#### Task requirements:
Please give back only the lines below from the one containing "turquoise cylinder: 4 -> 6" to the one containing "turquoise duck: 3 -> 5", each repeated word for word, both ends included.

[Collected data]
= Beginning of Section =
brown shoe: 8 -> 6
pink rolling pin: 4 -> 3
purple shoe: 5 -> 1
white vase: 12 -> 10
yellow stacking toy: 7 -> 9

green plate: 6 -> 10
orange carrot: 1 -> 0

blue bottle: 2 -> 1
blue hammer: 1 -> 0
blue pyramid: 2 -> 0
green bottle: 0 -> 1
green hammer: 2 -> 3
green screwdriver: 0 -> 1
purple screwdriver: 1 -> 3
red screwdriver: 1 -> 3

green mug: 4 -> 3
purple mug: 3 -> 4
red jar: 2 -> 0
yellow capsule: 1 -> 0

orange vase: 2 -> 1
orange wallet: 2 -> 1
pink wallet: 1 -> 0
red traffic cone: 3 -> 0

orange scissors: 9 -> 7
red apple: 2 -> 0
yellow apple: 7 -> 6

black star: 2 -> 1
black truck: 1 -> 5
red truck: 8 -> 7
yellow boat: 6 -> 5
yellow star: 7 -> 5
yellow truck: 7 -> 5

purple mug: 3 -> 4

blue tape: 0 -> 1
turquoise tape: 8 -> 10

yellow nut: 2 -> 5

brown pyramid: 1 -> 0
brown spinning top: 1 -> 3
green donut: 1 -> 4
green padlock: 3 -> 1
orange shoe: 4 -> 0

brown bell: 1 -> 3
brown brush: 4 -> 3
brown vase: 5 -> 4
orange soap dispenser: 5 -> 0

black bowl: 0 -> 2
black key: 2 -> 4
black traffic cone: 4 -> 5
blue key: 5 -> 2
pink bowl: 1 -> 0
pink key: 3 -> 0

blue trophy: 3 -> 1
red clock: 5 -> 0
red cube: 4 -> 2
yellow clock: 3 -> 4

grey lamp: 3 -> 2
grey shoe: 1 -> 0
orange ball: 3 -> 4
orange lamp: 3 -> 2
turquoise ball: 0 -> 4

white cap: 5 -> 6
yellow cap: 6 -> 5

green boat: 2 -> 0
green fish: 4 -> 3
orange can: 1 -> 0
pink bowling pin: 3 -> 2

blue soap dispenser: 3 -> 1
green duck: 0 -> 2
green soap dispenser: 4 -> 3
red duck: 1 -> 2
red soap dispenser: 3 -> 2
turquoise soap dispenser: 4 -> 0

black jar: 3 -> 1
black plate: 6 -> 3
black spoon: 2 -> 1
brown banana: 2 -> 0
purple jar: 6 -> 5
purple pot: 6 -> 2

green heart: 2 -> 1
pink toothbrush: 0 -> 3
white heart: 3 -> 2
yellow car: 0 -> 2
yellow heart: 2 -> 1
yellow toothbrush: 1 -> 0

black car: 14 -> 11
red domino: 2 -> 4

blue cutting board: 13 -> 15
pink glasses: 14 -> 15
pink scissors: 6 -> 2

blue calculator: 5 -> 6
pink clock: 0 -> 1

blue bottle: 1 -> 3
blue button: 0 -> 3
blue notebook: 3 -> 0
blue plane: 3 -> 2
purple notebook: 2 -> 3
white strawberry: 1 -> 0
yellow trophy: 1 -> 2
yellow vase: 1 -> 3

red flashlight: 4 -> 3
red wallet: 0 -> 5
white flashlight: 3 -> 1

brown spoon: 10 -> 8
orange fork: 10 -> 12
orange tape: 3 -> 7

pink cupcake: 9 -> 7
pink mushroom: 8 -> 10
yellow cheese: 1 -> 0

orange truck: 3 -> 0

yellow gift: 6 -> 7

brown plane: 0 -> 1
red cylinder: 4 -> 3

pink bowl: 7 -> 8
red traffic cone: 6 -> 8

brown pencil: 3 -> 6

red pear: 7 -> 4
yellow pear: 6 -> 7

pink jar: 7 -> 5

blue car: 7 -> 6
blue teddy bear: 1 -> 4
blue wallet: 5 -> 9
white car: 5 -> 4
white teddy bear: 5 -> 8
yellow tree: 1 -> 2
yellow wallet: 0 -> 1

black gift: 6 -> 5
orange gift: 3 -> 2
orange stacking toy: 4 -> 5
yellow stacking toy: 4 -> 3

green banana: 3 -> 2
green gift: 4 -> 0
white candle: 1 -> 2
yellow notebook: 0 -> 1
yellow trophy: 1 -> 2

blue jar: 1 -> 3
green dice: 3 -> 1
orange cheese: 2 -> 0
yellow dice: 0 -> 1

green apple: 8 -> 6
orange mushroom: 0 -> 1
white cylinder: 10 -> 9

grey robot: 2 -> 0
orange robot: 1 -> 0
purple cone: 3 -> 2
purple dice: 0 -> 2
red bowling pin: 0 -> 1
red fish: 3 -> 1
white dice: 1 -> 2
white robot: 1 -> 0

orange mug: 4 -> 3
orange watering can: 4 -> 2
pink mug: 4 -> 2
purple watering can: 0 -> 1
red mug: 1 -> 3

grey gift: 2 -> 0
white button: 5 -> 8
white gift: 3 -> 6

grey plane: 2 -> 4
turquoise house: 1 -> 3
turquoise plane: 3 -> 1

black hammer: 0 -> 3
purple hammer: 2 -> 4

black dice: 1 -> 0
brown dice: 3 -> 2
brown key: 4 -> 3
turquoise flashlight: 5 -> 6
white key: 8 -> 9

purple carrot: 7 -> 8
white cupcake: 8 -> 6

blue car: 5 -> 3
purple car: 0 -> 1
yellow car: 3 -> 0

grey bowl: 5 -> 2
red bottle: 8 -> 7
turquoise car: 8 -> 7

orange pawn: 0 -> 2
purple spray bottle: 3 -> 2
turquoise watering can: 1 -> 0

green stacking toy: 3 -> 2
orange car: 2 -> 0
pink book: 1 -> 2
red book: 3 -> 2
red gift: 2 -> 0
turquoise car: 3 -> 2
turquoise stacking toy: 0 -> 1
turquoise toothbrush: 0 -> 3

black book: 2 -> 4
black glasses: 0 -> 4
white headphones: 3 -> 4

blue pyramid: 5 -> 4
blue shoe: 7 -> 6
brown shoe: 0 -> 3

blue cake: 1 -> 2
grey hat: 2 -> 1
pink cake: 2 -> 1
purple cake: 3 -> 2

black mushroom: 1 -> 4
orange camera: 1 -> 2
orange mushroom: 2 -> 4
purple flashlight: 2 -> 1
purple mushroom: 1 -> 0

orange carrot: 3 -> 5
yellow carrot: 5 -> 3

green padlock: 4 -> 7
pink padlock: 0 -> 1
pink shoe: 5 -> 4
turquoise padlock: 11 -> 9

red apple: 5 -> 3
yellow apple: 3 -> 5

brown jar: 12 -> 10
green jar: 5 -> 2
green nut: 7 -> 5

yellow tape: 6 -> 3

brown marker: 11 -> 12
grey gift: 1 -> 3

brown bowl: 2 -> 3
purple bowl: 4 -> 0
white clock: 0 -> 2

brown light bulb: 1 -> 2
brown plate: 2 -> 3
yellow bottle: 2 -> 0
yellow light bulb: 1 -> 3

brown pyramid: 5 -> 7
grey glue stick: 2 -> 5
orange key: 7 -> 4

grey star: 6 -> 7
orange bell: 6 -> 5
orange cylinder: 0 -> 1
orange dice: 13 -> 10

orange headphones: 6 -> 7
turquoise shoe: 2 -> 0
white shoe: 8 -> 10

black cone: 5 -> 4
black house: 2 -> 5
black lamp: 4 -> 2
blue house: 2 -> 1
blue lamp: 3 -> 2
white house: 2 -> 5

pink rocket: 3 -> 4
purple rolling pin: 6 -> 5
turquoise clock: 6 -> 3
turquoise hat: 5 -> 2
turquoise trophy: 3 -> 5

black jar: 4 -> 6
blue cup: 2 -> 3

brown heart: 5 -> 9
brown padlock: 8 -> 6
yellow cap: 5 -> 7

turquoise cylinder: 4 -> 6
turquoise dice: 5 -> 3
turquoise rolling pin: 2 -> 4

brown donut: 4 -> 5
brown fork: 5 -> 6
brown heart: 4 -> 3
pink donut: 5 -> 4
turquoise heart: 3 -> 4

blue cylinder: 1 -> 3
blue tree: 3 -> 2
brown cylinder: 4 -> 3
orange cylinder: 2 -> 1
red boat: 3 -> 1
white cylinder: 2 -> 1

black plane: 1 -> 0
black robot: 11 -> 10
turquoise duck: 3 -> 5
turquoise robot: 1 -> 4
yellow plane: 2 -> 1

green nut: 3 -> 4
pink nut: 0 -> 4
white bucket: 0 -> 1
= End of Section =
#### Expected answer:
turquoise cylinder: 4 -> 6
turquoise dice: 5 -> 3
turquoise rolling pin: 2 -> 4

brown donut: 4 -> 5
brown fork: 5 -> 6
brown heart: 4 -> 3
pink donut: 5 -> 4
turquoise heart: 3 -> 4

blue cylinder: 1 -> 3
blue tree: 3 -> 2
brown cylinder: 4 -> 3
orange cylinder: 2 -> 1
red boat: 3 -> 1
white cylinder: 2 -> 1

black plane: 1 -> 0
black robot: 11 -> 10
turquoise duck: 3 -> 5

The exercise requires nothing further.